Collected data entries
────

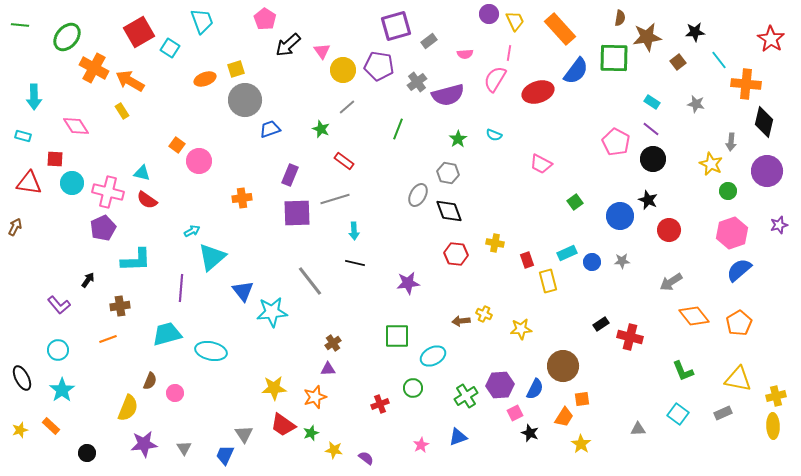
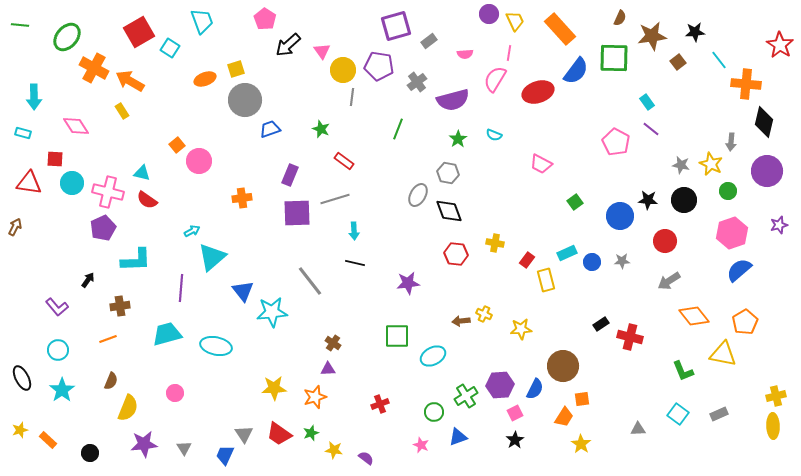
brown semicircle at (620, 18): rotated 14 degrees clockwise
brown star at (647, 37): moved 5 px right, 1 px up
red star at (771, 39): moved 9 px right, 6 px down
purple semicircle at (448, 95): moved 5 px right, 5 px down
cyan rectangle at (652, 102): moved 5 px left; rotated 21 degrees clockwise
gray star at (696, 104): moved 15 px left, 61 px down
gray line at (347, 107): moved 5 px right, 10 px up; rotated 42 degrees counterclockwise
cyan rectangle at (23, 136): moved 3 px up
orange square at (177, 145): rotated 14 degrees clockwise
black circle at (653, 159): moved 31 px right, 41 px down
black star at (648, 200): rotated 18 degrees counterclockwise
red circle at (669, 230): moved 4 px left, 11 px down
red rectangle at (527, 260): rotated 56 degrees clockwise
yellow rectangle at (548, 281): moved 2 px left, 1 px up
gray arrow at (671, 282): moved 2 px left, 1 px up
purple L-shape at (59, 305): moved 2 px left, 2 px down
orange pentagon at (739, 323): moved 6 px right, 1 px up
brown cross at (333, 343): rotated 21 degrees counterclockwise
cyan ellipse at (211, 351): moved 5 px right, 5 px up
yellow triangle at (738, 379): moved 15 px left, 25 px up
brown semicircle at (150, 381): moved 39 px left
green circle at (413, 388): moved 21 px right, 24 px down
gray rectangle at (723, 413): moved 4 px left, 1 px down
red trapezoid at (283, 425): moved 4 px left, 9 px down
orange rectangle at (51, 426): moved 3 px left, 14 px down
black star at (530, 433): moved 15 px left, 7 px down; rotated 18 degrees clockwise
pink star at (421, 445): rotated 21 degrees counterclockwise
black circle at (87, 453): moved 3 px right
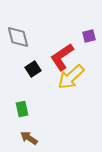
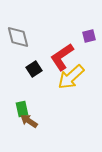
black square: moved 1 px right
brown arrow: moved 17 px up
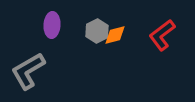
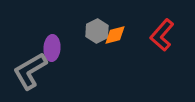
purple ellipse: moved 23 px down
red L-shape: rotated 12 degrees counterclockwise
gray L-shape: moved 2 px right
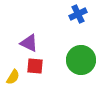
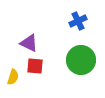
blue cross: moved 7 px down
yellow semicircle: rotated 14 degrees counterclockwise
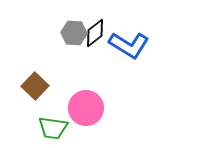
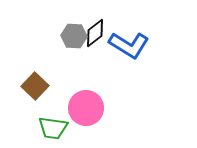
gray hexagon: moved 3 px down
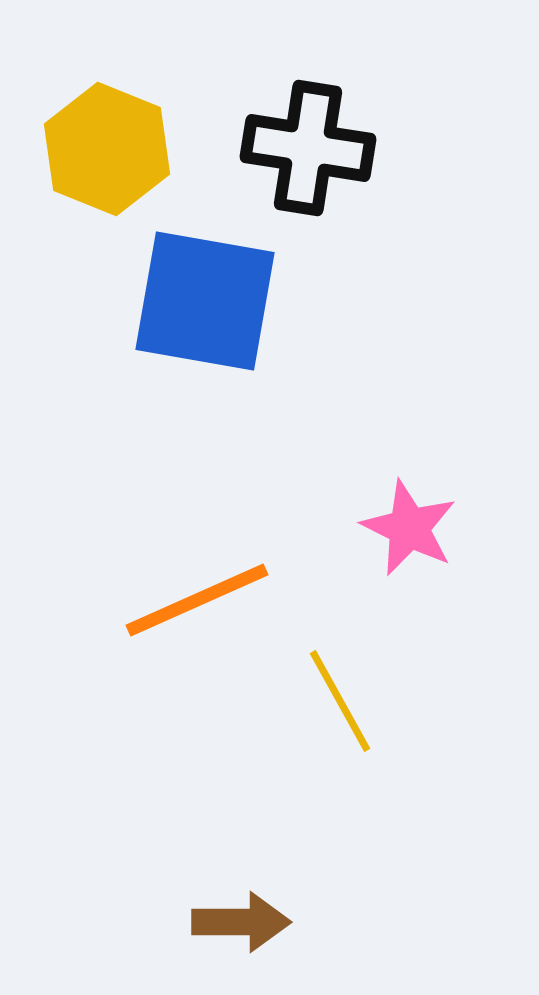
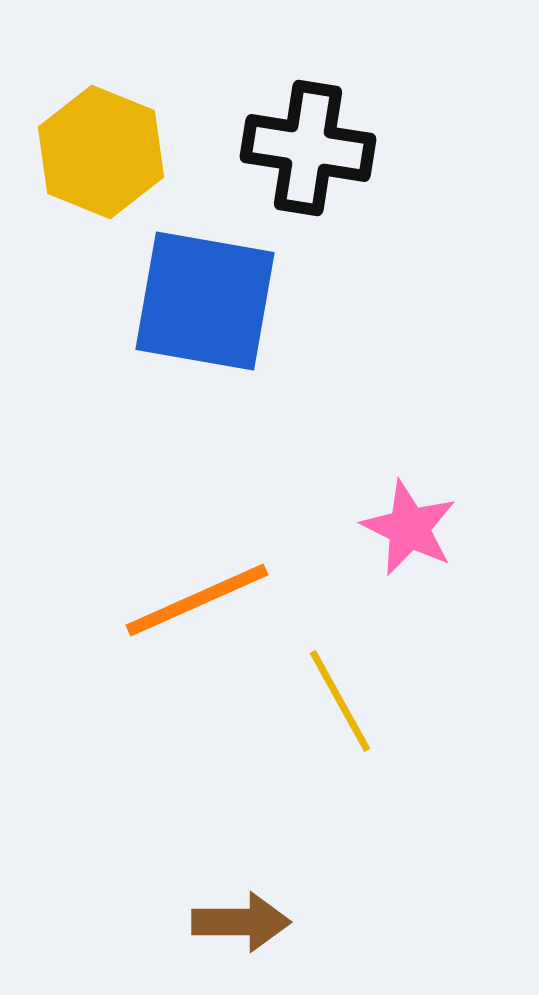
yellow hexagon: moved 6 px left, 3 px down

────

• Exercise task
Tally the lines of the records above that contain the string "counterclockwise", treating uppercase and lowercase as different, and give only the number.

• Task result
6